=== RECORDS PROVIDED ===
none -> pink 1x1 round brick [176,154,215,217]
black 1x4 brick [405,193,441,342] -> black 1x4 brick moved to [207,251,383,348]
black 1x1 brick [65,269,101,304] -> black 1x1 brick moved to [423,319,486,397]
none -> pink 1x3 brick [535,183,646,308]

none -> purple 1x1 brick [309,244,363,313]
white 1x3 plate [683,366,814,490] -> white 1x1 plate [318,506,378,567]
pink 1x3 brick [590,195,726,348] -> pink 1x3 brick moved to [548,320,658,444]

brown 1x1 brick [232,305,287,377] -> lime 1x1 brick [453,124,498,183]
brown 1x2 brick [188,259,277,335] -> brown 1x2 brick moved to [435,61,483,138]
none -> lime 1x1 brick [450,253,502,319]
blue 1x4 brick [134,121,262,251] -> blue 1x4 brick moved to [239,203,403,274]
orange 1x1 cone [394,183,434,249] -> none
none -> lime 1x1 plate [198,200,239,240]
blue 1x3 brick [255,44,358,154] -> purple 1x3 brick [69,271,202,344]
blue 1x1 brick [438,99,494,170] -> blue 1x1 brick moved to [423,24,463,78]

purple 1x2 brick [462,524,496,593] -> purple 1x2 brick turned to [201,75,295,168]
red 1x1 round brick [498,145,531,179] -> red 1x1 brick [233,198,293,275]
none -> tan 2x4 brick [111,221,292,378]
===
=== RECORDS PROVIDED ===
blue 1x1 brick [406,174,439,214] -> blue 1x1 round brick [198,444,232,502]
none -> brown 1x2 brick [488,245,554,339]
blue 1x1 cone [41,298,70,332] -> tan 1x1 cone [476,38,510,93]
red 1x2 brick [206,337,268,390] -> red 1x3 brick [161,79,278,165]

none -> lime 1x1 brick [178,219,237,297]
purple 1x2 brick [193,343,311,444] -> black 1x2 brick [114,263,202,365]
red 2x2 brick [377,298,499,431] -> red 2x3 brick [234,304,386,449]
===
### JOB ITEM
The answer should consist of all lines from the records above that hold the word "none".

### ANSWER FOR THE TASK
none -> pink 1x1 round brick [176,154,215,217]
none -> pink 1x3 brick [535,183,646,308]
none -> purple 1x1 brick [309,244,363,313]
none -> lime 1x1 brick [450,253,502,319]
orange 1x1 cone [394,183,434,249] -> none
none -> lime 1x1 plate [198,200,239,240]
none -> tan 2x4 brick [111,221,292,378]
none -> brown 1x2 brick [488,245,554,339]
none -> lime 1x1 brick [178,219,237,297]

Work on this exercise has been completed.